------ Input ------

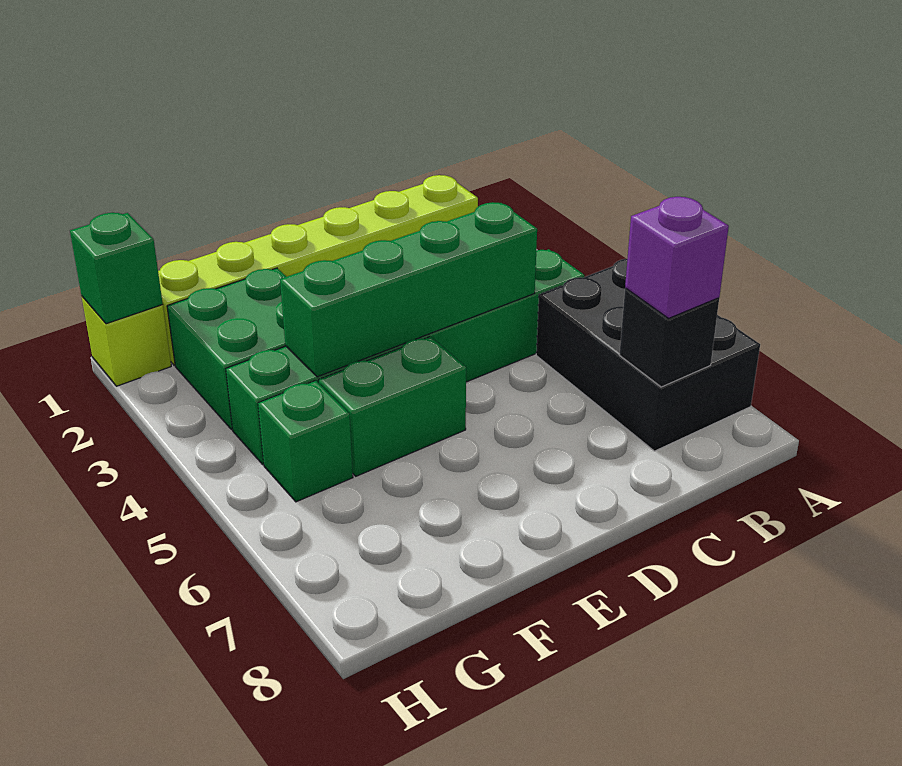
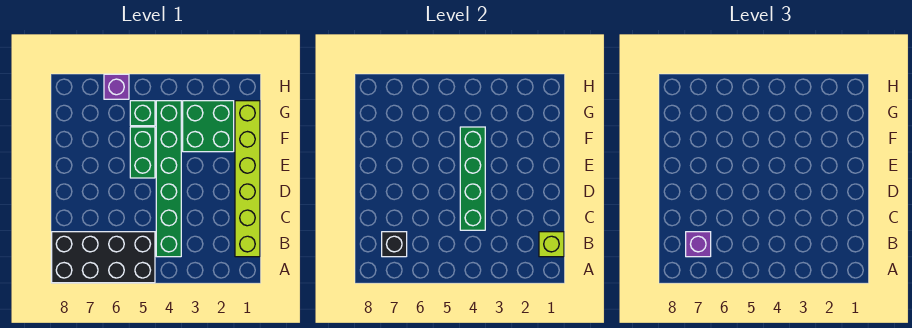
black brick A5:B7 level 1 -> black brick A5:B8 level 1
lime brick H1 level 1 -> lime brick B1 level 2
green brick H1 level 2 -> none
none -> purple brick H6 level 1

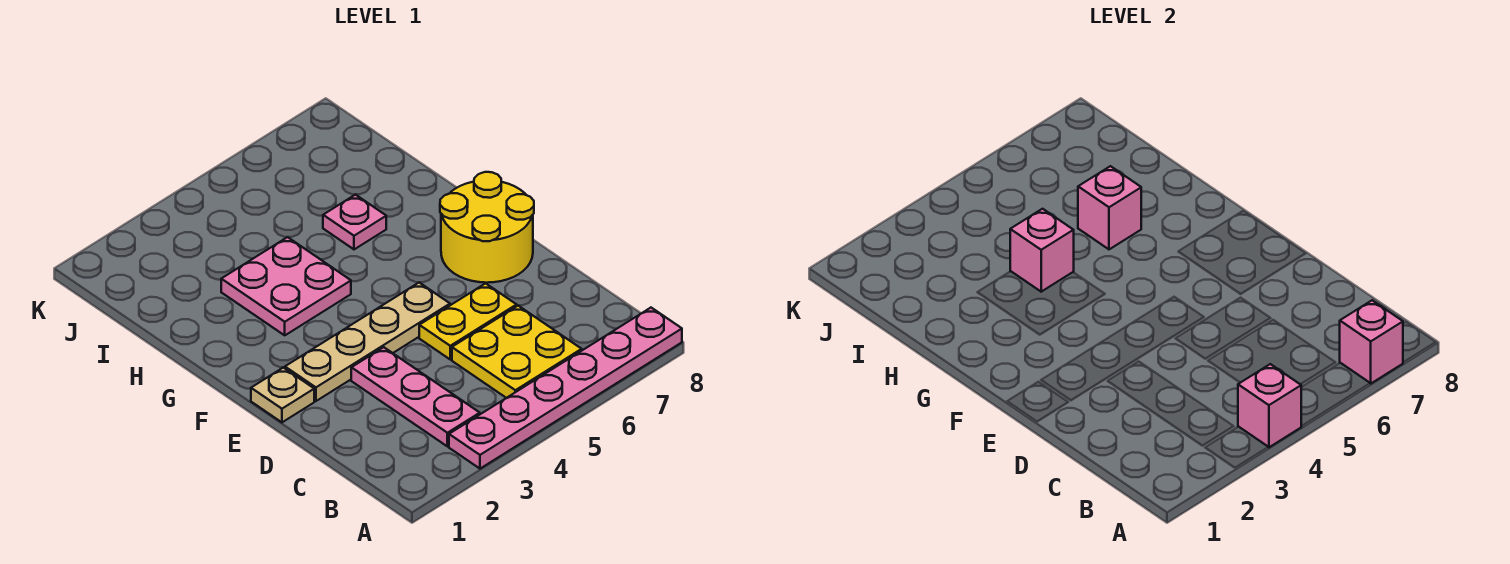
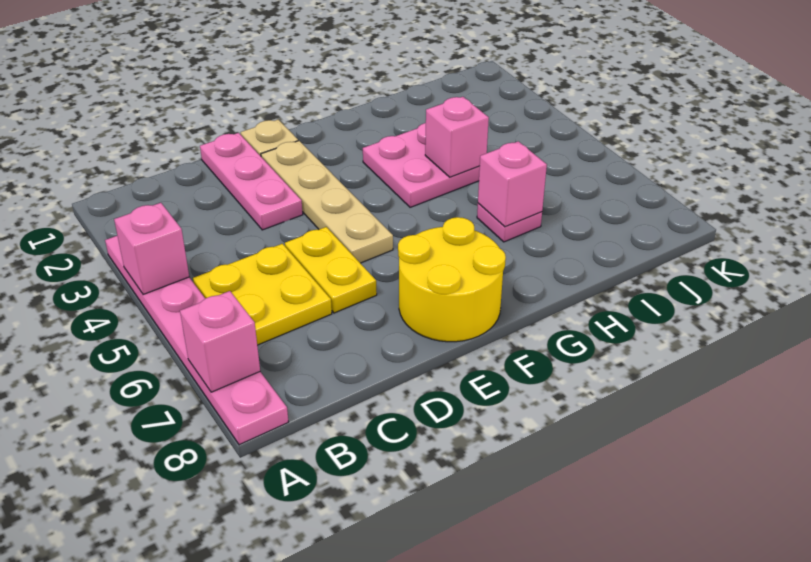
pink plate B3:D3 level 1 -> pink plate D1:D3 level 1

------

Write out all of the data above exactly, without any of its pictures.

black brick A5:B7 level 1 -> black brick A5:B8 level 1
lime brick H1 level 1 -> lime brick B1 level 2
green brick H1 level 2 -> none
none -> purple brick H6 level 1

pink plate B3:D3 level 1 -> pink plate D1:D3 level 1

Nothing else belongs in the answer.